(STATED GOAL): Copy the stretch from the line containing "You are a hiker trying" through the line containing "The green leafy tree at upper left is higher", swapping "weathered wood ladder" for "old timber ladder" and keeping everything else unchanged.

(GIVEN RECORDS):

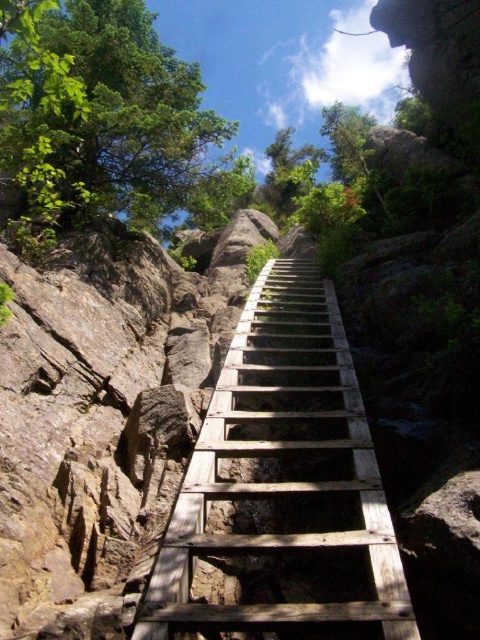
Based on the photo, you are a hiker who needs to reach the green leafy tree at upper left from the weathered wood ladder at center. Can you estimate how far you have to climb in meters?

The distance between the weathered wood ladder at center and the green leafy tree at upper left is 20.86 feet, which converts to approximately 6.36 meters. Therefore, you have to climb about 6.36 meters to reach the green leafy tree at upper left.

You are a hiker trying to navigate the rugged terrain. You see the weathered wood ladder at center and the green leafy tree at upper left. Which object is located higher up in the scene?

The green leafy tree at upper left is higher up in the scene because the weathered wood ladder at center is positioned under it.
* * *
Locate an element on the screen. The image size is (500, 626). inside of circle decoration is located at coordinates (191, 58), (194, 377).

(ANSWER FOR THIS EXERCISE):
You are a hiker trying to navigate the rugged terrain. You see the old timber ladder at center and the green leafy tree at upper left. Which object is located higher up in the scene?

The green leafy tree at upper left is higher up in the scene because the old timber ladder at center is positioned under it.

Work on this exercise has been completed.